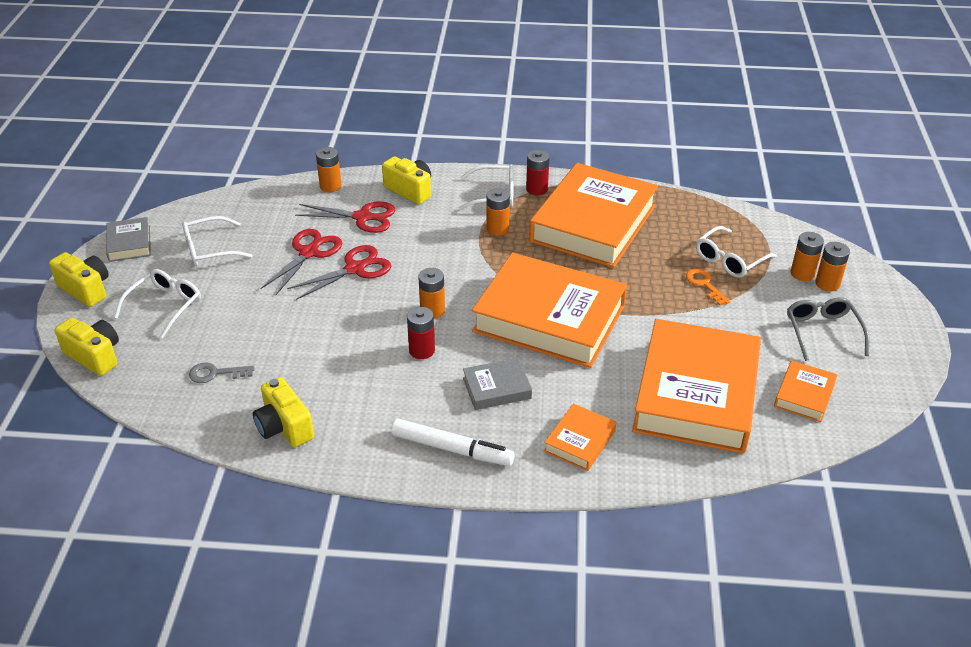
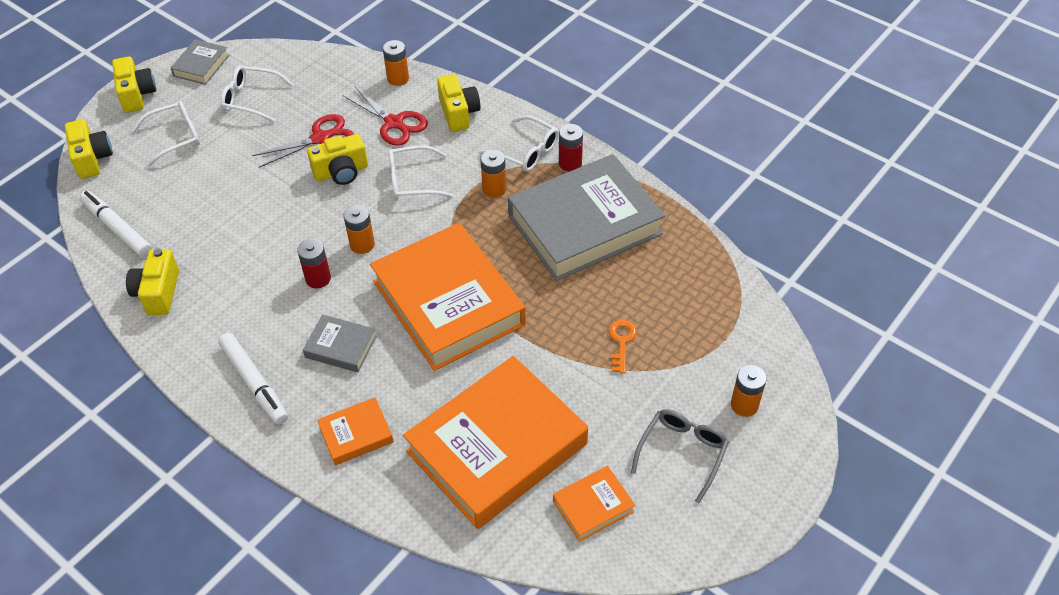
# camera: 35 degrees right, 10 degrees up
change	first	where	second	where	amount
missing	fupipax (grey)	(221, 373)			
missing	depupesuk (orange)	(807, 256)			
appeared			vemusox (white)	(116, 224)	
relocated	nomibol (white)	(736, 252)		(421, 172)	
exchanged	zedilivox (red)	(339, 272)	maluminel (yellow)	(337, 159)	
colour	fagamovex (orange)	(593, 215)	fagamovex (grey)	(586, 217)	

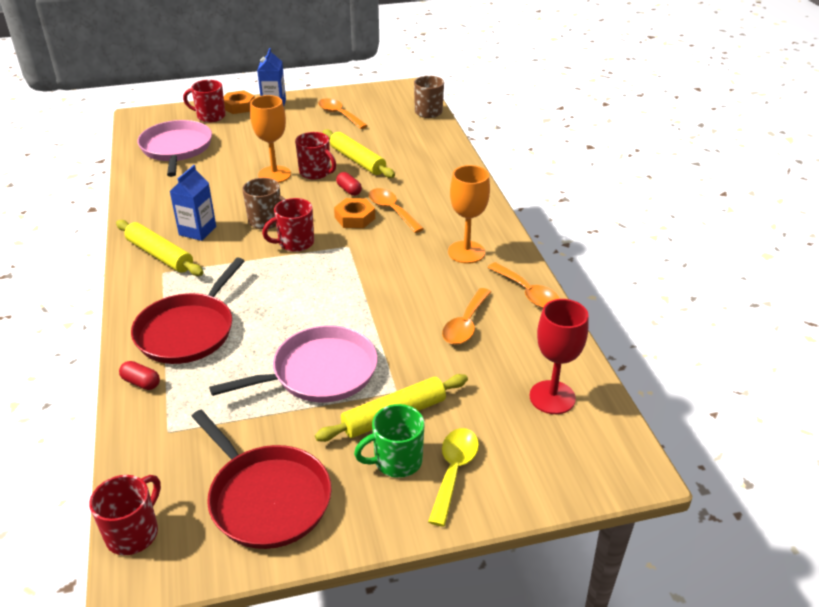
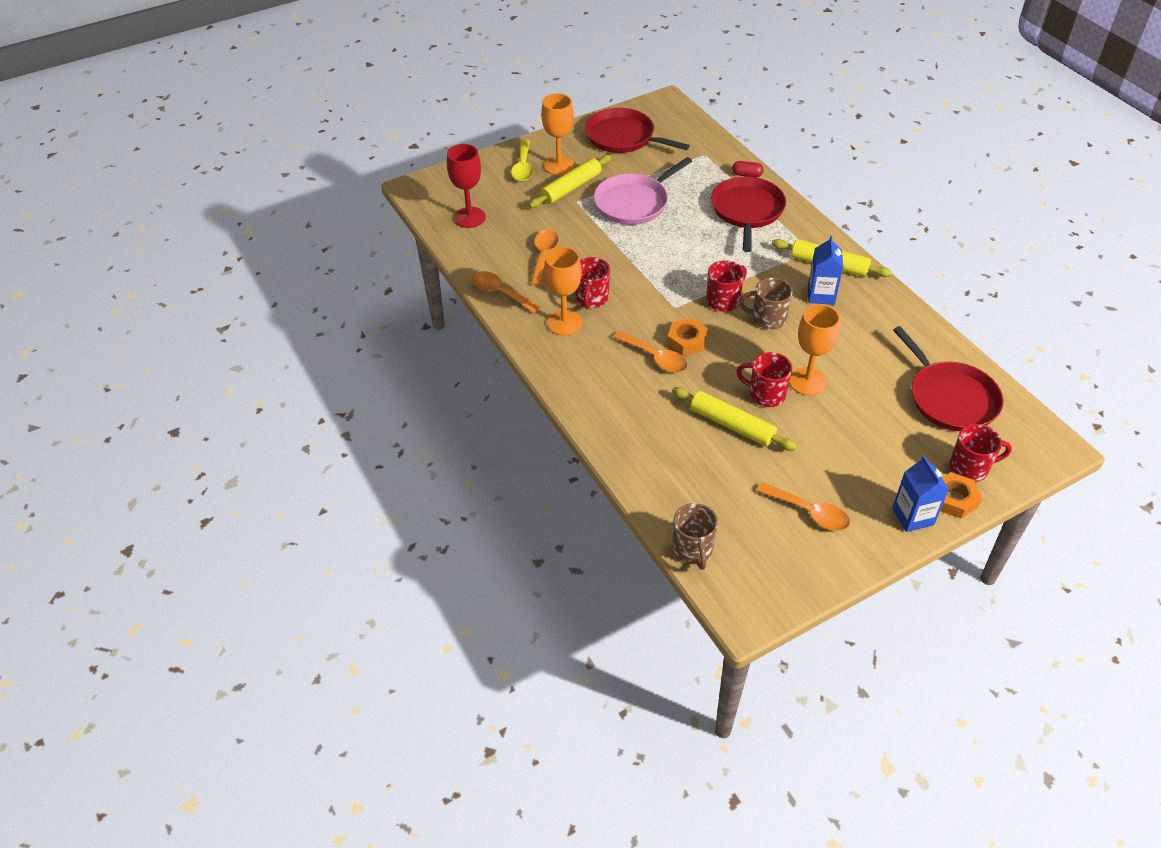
# camera: 165 degrees right, 10 degrees up
change	first	where	second	where	amount
missing	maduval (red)	(349, 184)			
relocated	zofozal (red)	(125, 515)		(592, 283)	
exchanged	zofozal (green)	(389, 441)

┄┄┄┄┄┄

* [ACTION ITEM]:
In your copy of the entries above, leave out the pictures and keep every word exact.

* [OUTPUT]:
# camera: 35 degrees right, 10 degrees up
change	first	where	second	where	amount
missing	fupipax (grey)	(221, 373)			
missing	depupesuk (orange)	(807, 256)			
appeared			vemusox (white)	(116, 224)	
relocated	nomibol (white)	(736, 252)		(421, 172)	
exchanged	zedilivox (red)	(339, 272)	maluminel (yellow)	(337, 159)	
colour	fagamovex (orange)	(593, 215)	fagamovex (grey)	(586, 217)	

# camera: 165 degrees right, 10 degrees up
change	first	where	second	where	amount
missing	maduval (red)	(349, 184)			
relocated	zofozal (red)	(125, 515)		(592, 283)	
exchanged	zofozal (green)	(389, 441)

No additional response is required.